* [Brief]: Reproduce the records starting at the line that contains "(244, 273) = (318, 181): green banana -> none" and running to the last line, exactly and in full.

╭─ Extracted information

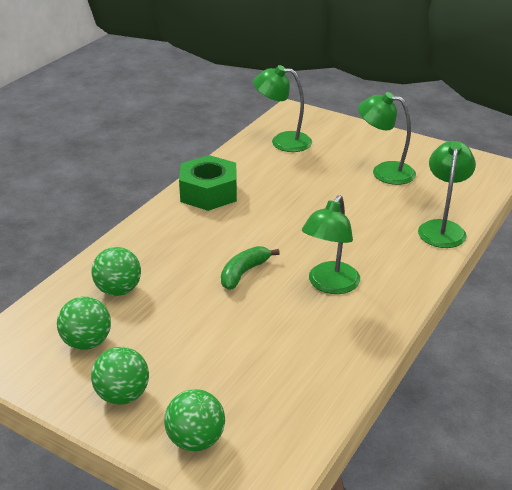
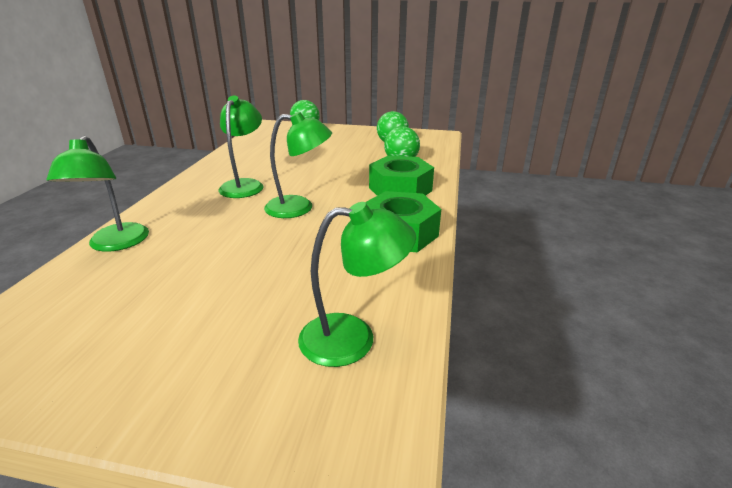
camera: 160 degrees right, 5 degrees down
(122, 395) = (352, 134): green ball -> none
(165, 241) = (400, 189): none -> green nut
(244, 273) = (318, 181): green banana -> none
(384, 172) = (167, 310): green lamp -> green lamp (299, 208)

╰─

* [Exercise response]:
(244, 273) = (318, 181): green banana -> none
(384, 172) = (167, 310): green lamp -> green lamp (299, 208)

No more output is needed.